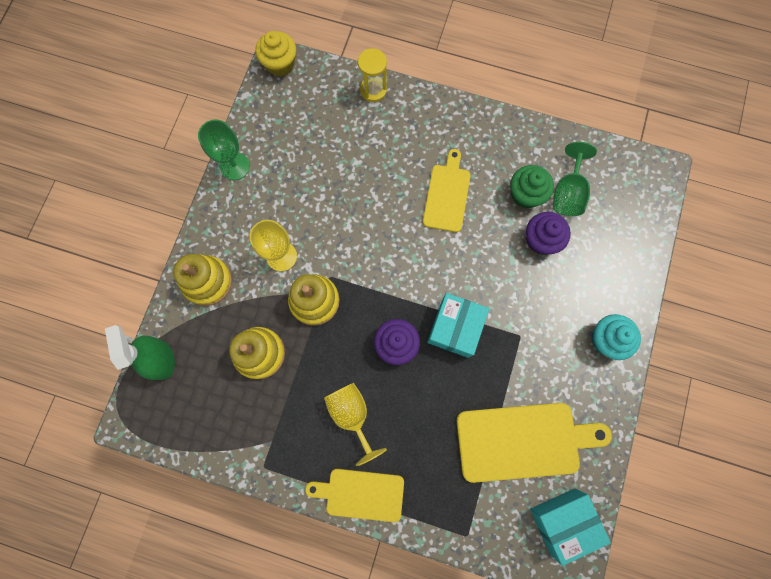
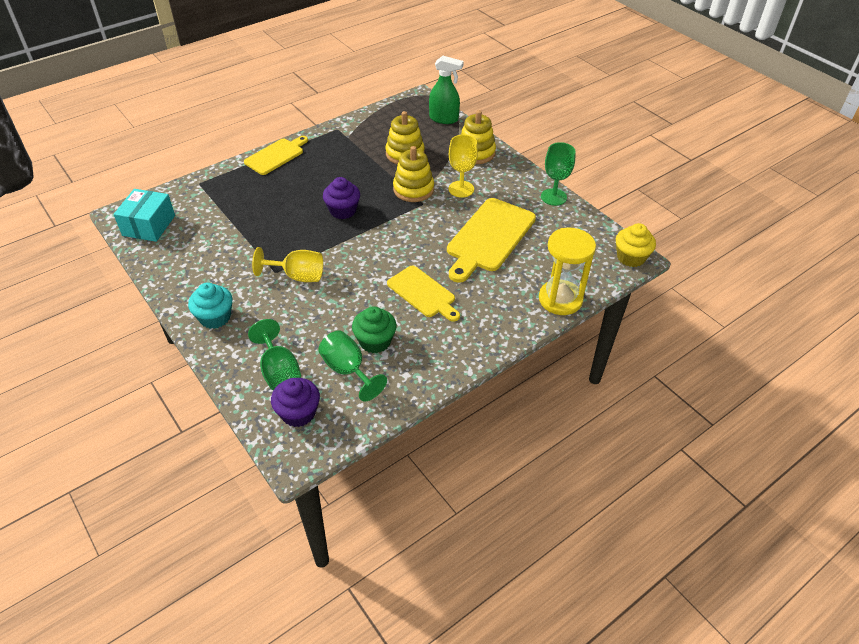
camera: 125 degrees right, 30 degrees down
(352, 414) = (323, 172): yellow goblet -> yellow goblet (297, 276)
(373, 90) = (560, 299): yellow hourglass -> yellow hourglass, size x1.58
(455, 328) = (320, 243): turquoise box -> none
(523, 441) = (213, 234): yellow cutting board -> yellow cutting board (489, 237)
(541, 240) = (328, 327): purple cupcake -> purple cupcake (298, 413)
(610, 241) = (279, 371): none -> green goblet

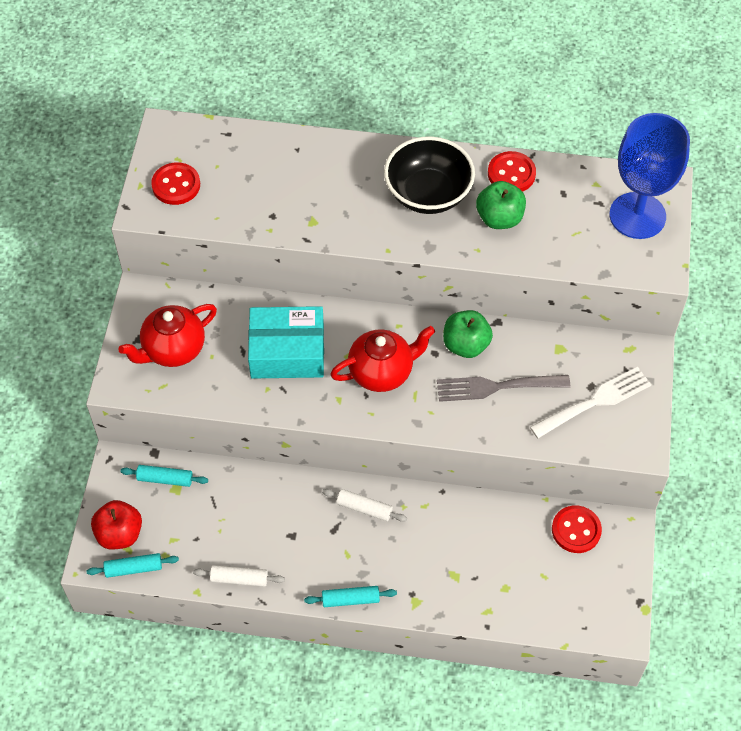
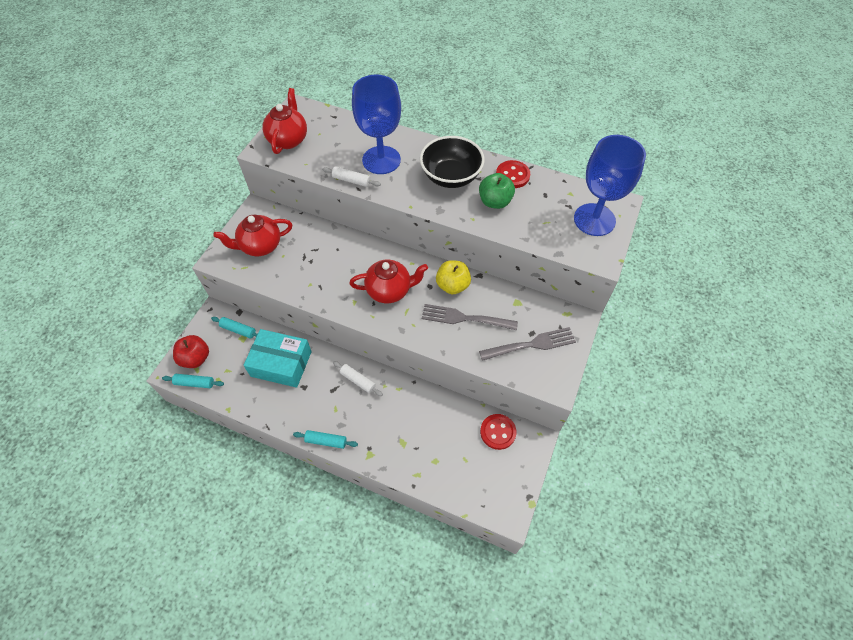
camera: 15 degrees right, 0 degrees up
(176, 185) = (288, 140): red button -> red teapot
(239, 579) = (258, 407): white rolling pin -> white rolling pin (351, 180)
(287, 352) = (332, 264): turquoise box -> turquoise box (281, 364)
(322, 189) = (381, 160): none -> blue goblet
(466, 345) = (452, 285): green apple -> yellow apple
(595, 402) = (531, 344): white fork -> grey fork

----

Would you give the records again exactly, dropping the pictures?

__Written response__:
camera: 125 degrees right, 30 degrees down
(352, 414) = (323, 172): yellow goblet -> yellow goblet (297, 276)
(373, 90) = (560, 299): yellow hourglass -> yellow hourglass, size x1.58
(455, 328) = (320, 243): turquoise box -> none
(523, 441) = (213, 234): yellow cutting board -> yellow cutting board (489, 237)
(541, 240) = (328, 327): purple cupcake -> purple cupcake (298, 413)
(610, 241) = (279, 371): none -> green goblet

camera: 15 degrees right, 0 degrees up
(176, 185) = (288, 140): red button -> red teapot
(239, 579) = (258, 407): white rolling pin -> white rolling pin (351, 180)
(287, 352) = (332, 264): turquoise box -> turquoise box (281, 364)
(322, 189) = (381, 160): none -> blue goblet
(466, 345) = (452, 285): green apple -> yellow apple
(595, 402) = (531, 344): white fork -> grey fork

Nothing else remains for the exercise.